● **Assigned task**
Below are entries. Copy exactly the lines running from the line that holds "blue traffic cone: 10 -> 11" to the line that holds "green spray bottle: 2 -> 1", with both ends included.

● **Data for analysis**
= = =

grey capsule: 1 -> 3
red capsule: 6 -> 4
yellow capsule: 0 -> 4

= = =

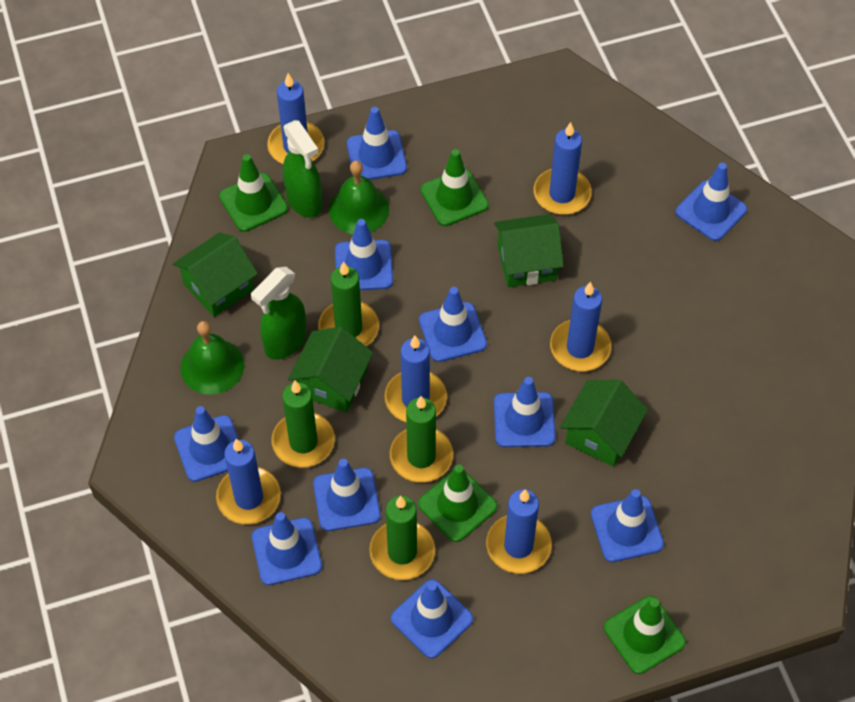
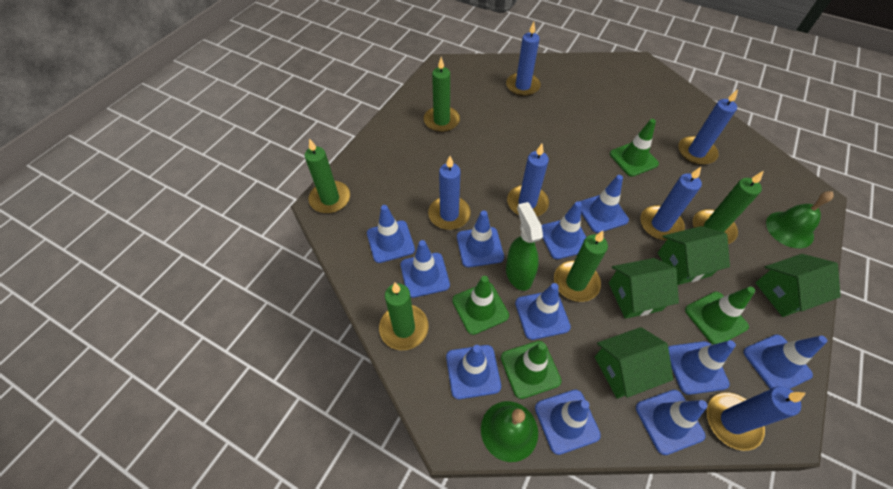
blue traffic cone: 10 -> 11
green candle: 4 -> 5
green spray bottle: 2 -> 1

= = =

● **Response box**
blue traffic cone: 10 -> 11
green candle: 4 -> 5
green spray bottle: 2 -> 1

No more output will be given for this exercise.